### Assignment
Would you set down the data that follows, word for word, without any pictures?

[Source data]
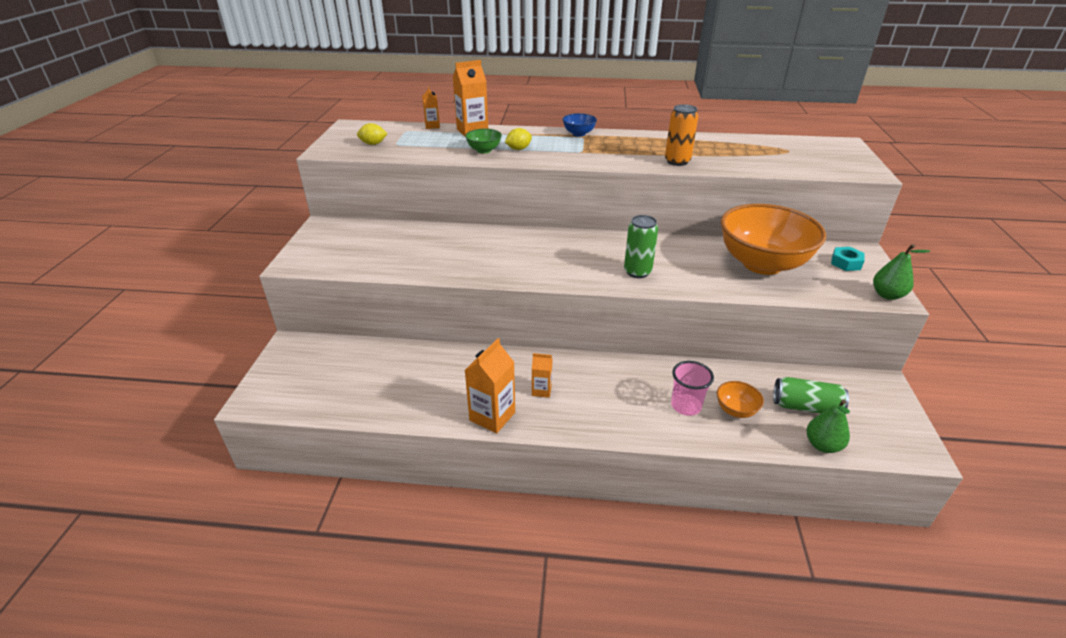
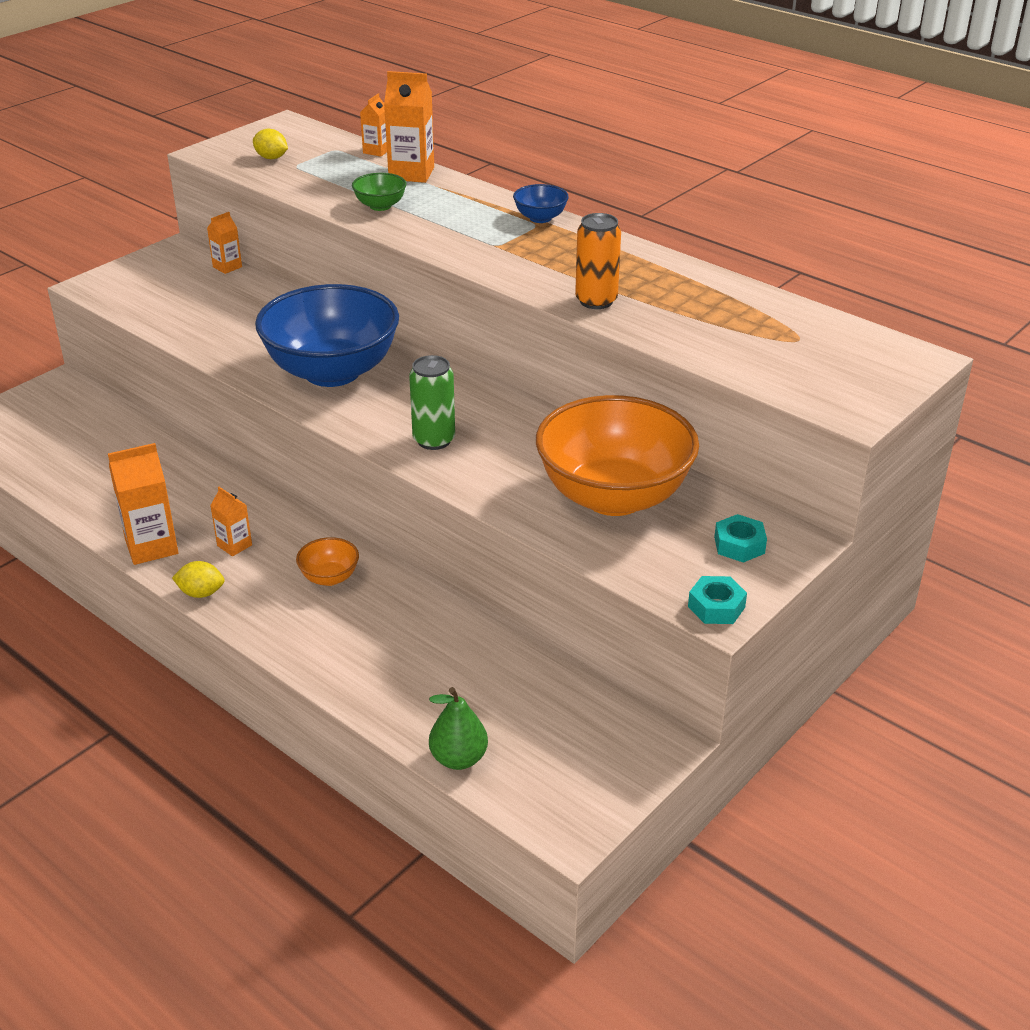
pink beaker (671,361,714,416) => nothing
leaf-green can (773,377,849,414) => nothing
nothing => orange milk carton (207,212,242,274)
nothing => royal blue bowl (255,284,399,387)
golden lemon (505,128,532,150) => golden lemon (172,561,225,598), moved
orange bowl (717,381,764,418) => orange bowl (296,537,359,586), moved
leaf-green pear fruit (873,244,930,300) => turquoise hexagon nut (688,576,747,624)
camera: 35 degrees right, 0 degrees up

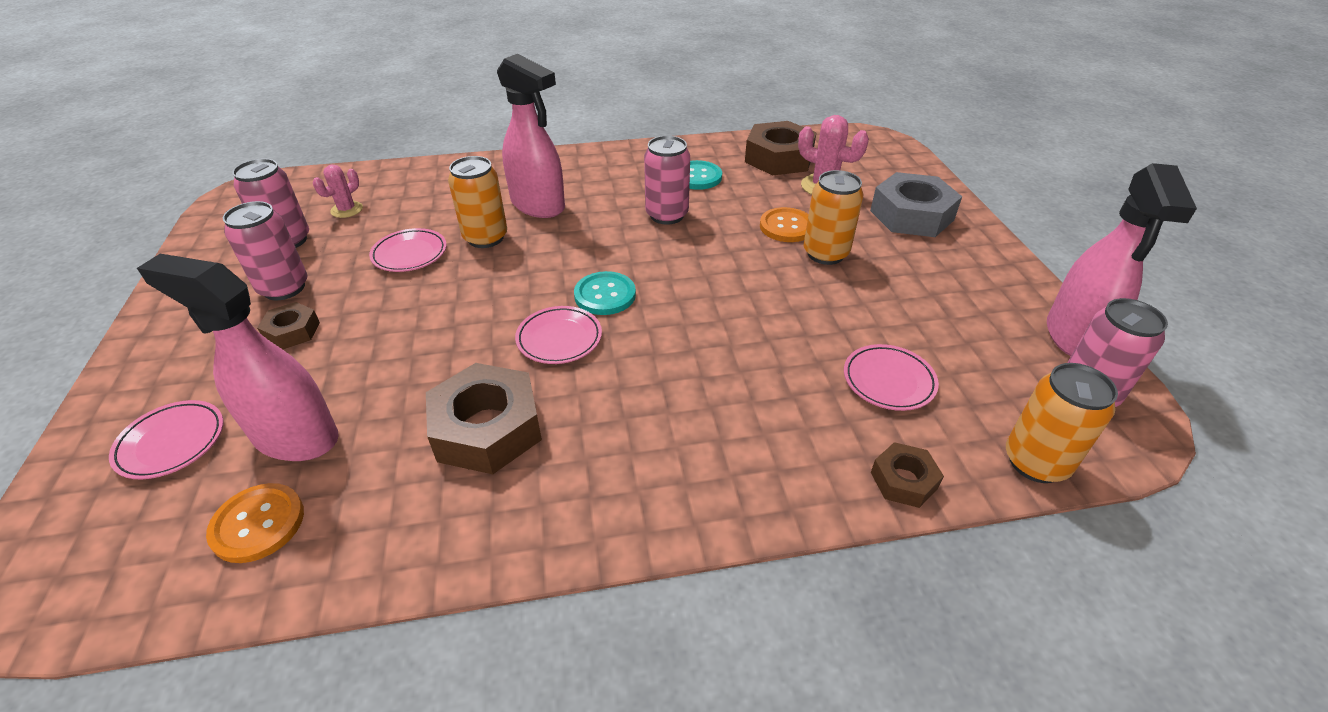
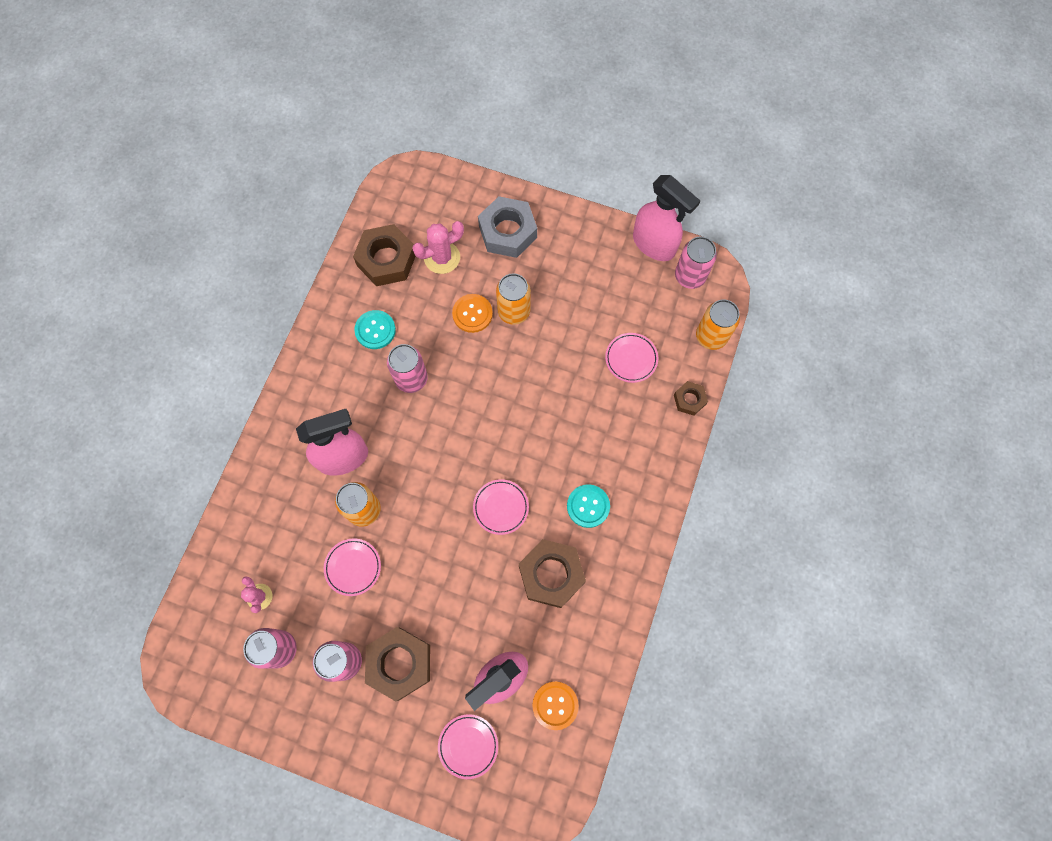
turquoise button (574,271,636,315) => turquoise button (567,484,610,528), moved
brown hexagon nut (257,302,320,349) => brown hexagon nut (365,627,430,701), x1.91
camera: 60 degrees left, 30 degrees up

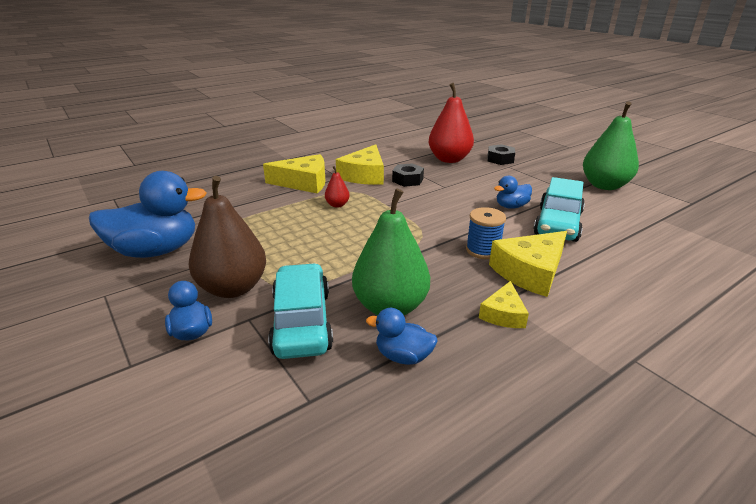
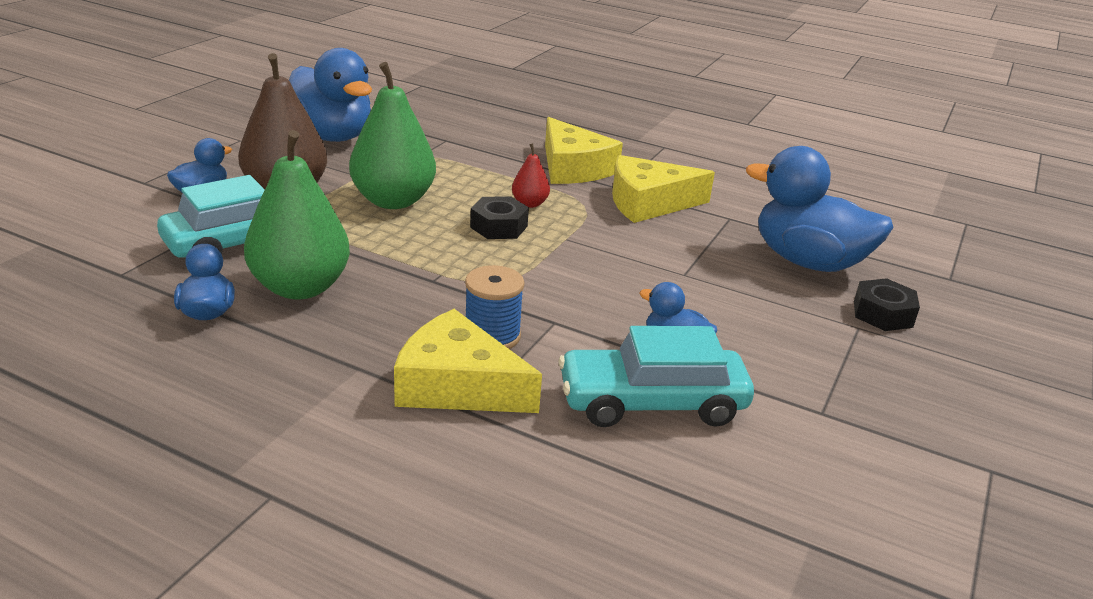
golden cheese wedge (479,281,529,328) => nothing
jet-black hexagon nut (392,163,424,187) => jet-black hexagon nut (470,196,529,239), moved
leaf-green pear fruit (583,101,639,190) => leaf-green pear fruit (349,62,436,209), moved
red pear fruit (429,83,474,163) => royal blue toy duck (746,146,894,272)
camera: 60 degrees right, 0 degrees up

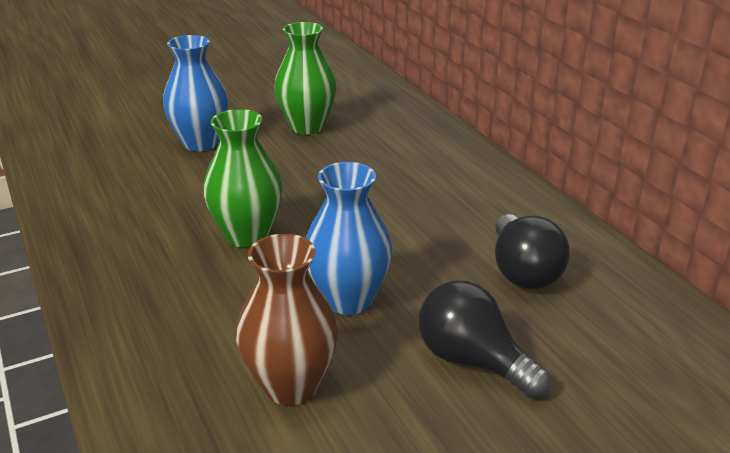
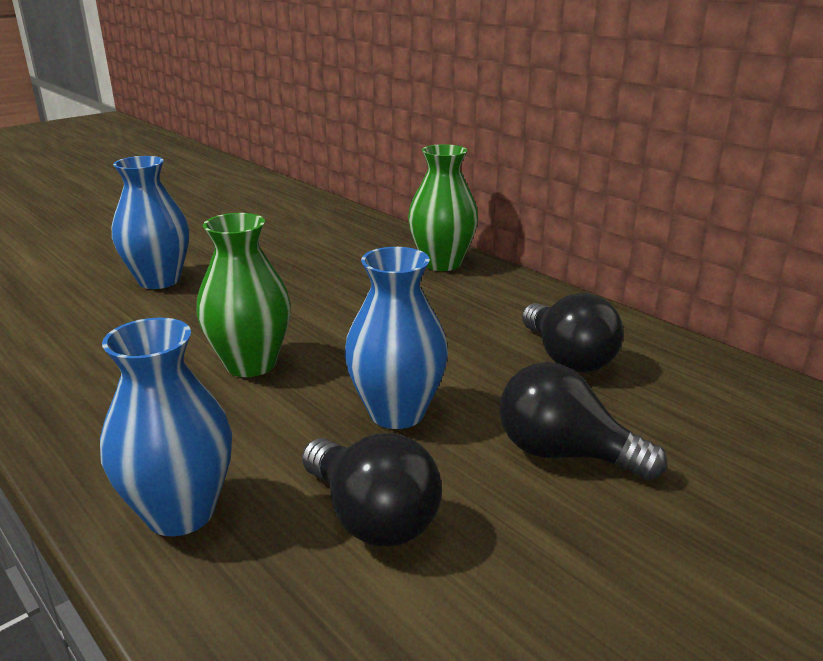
nothing => royal blue flower vase (100,318,232,536)
leaf-green flower vase (274,22,337,134) => leaf-green flower vase (408,144,478,271), moved
brown flower vase (236,234,338,405) => jet-black light bulb (302,433,442,546)
camera: 15 degrees left, 5 degrees down

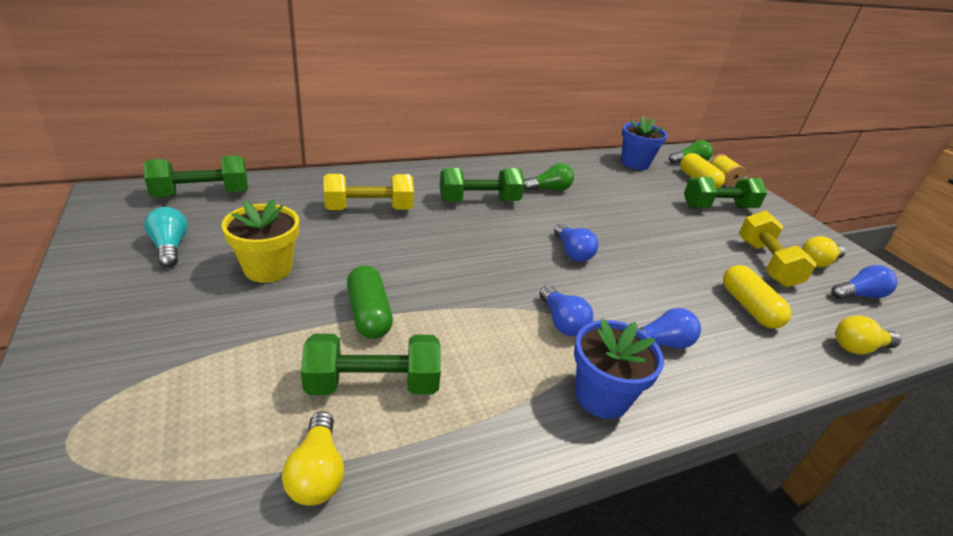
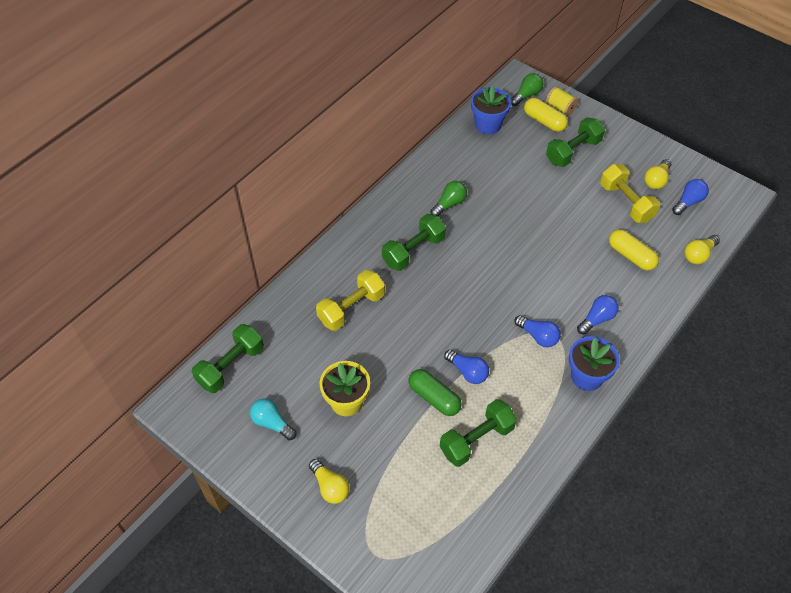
golden light bulb (282,411,344,506) => golden light bulb (309,459,350,504), moved
royal blue light bulb (554,224,598,262) => royal blue light bulb (444,350,489,384), moved
camera: 25 degrees left, 20 degrees up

### Final answer
pink beaker (671,361,714,416) => nothing
leaf-green can (773,377,849,414) => nothing
nothing => orange milk carton (207,212,242,274)
nothing => royal blue bowl (255,284,399,387)
golden lemon (505,128,532,150) => golden lemon (172,561,225,598), moved
orange bowl (717,381,764,418) => orange bowl (296,537,359,586), moved
leaf-green pear fruit (873,244,930,300) => turquoise hexagon nut (688,576,747,624)
camera: 35 degrees right, 0 degrees up

turquoise button (574,271,636,315) => turquoise button (567,484,610,528), moved
brown hexagon nut (257,302,320,349) => brown hexagon nut (365,627,430,701), x1.91
camera: 60 degrees left, 30 degrees up

golden cheese wedge (479,281,529,328) => nothing
jet-black hexagon nut (392,163,424,187) => jet-black hexagon nut (470,196,529,239), moved
leaf-green pear fruit (583,101,639,190) => leaf-green pear fruit (349,62,436,209), moved
red pear fruit (429,83,474,163) => royal blue toy duck (746,146,894,272)
camera: 60 degrees right, 0 degrees up

nothing => royal blue flower vase (100,318,232,536)
leaf-green flower vase (274,22,337,134) => leaf-green flower vase (408,144,478,271), moved
brown flower vase (236,234,338,405) => jet-black light bulb (302,433,442,546)
camera: 15 degrees left, 5 degrees down

golden light bulb (282,411,344,506) => golden light bulb (309,459,350,504), moved
royal blue light bulb (554,224,598,262) => royal blue light bulb (444,350,489,384), moved
camera: 25 degrees left, 20 degrees up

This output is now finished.